Where the line with "bulb/white [215, 173]" appears in the records below, start there and transcribe each line exactly through the last.

**Material provided:**
━━━━
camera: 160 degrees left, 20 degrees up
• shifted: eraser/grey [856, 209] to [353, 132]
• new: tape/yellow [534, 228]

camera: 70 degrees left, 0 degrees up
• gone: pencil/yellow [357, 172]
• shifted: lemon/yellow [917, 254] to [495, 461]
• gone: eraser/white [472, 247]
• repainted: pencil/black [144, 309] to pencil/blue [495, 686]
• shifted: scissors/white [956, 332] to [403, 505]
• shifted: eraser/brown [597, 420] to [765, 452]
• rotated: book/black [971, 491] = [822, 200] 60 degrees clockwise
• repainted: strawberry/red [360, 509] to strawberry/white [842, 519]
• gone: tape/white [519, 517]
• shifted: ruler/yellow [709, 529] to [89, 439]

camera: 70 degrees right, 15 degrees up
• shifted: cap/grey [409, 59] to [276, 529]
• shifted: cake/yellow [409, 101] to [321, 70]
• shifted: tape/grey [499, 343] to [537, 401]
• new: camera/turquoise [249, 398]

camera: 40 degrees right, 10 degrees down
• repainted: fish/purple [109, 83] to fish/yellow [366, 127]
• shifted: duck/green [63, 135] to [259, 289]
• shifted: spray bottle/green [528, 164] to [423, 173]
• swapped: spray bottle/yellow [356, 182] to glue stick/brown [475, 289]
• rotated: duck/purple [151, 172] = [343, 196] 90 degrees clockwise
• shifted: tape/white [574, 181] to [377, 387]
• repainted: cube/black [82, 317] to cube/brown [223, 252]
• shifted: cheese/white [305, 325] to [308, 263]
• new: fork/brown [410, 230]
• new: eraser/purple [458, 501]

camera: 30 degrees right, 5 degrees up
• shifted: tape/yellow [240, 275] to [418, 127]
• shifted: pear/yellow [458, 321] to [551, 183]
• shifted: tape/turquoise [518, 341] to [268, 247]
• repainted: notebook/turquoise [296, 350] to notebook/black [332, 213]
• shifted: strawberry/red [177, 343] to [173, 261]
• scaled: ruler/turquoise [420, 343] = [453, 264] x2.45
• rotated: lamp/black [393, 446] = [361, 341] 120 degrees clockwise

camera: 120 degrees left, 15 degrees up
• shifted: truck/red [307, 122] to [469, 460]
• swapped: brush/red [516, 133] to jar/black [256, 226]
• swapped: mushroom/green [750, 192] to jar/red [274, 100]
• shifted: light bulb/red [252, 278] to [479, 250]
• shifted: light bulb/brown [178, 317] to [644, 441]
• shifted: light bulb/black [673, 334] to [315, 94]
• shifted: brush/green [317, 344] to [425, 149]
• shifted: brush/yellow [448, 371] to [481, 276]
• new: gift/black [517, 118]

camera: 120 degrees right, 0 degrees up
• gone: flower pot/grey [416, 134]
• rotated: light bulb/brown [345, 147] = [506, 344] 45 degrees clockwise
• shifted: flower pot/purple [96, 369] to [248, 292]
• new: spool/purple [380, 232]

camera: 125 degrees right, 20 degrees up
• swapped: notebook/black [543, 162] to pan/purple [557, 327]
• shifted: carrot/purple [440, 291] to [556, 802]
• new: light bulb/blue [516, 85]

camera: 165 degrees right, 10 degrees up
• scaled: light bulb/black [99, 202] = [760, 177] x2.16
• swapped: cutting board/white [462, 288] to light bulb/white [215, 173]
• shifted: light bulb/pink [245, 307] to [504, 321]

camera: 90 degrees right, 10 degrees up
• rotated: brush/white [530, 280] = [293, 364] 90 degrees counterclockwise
━━━━
**Answer below:**
• swapped: cutting board/white [462, 288] to light bulb/white [215, 173]
• shifted: light bulb/pink [245, 307] to [504, 321]

camera: 90 degrees right, 10 degrees up
• rotated: brush/white [530, 280] = [293, 364] 90 degrees counterclockwise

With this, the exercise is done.